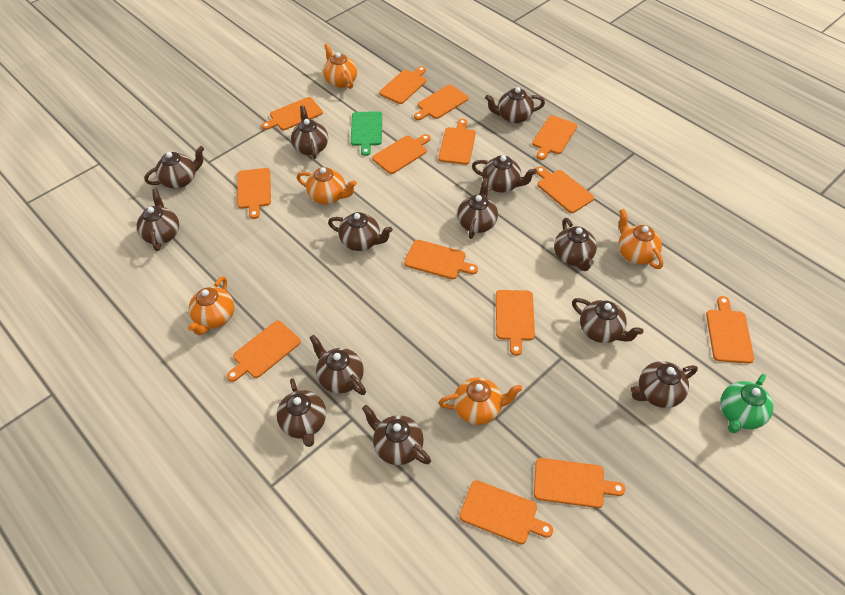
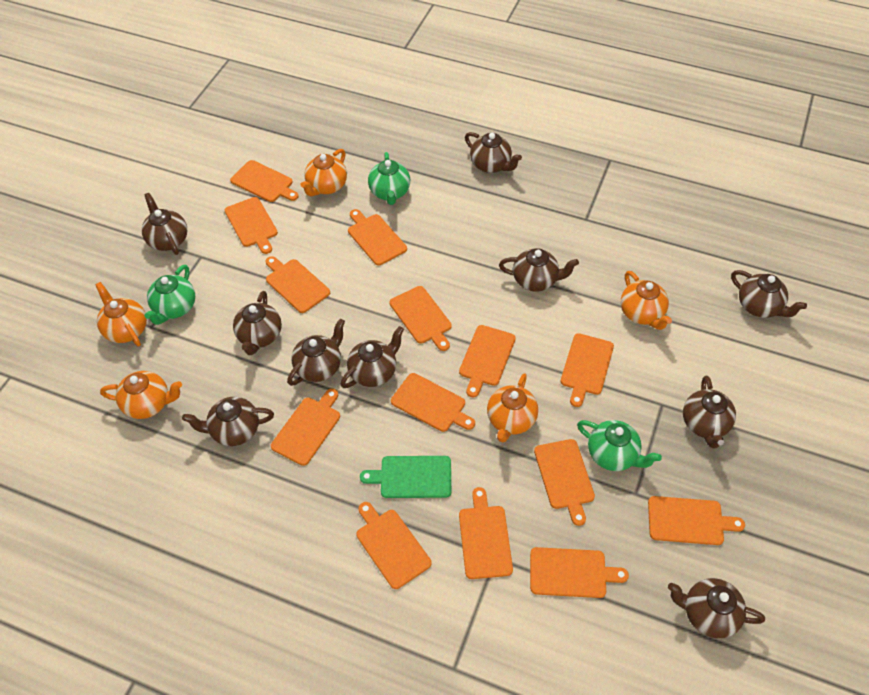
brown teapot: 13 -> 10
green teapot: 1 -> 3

* * *

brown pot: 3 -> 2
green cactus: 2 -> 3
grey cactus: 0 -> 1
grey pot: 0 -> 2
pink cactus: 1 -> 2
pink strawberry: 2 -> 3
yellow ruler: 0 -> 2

== Work request ==
Only the lines above from the line containing "grey cactus: 0 -> 1" through the line containing "yellow ruler: 0 -> 2" should be retyped, exactly and with both ends included.

== Your response ==
grey cactus: 0 -> 1
grey pot: 0 -> 2
pink cactus: 1 -> 2
pink strawberry: 2 -> 3
yellow ruler: 0 -> 2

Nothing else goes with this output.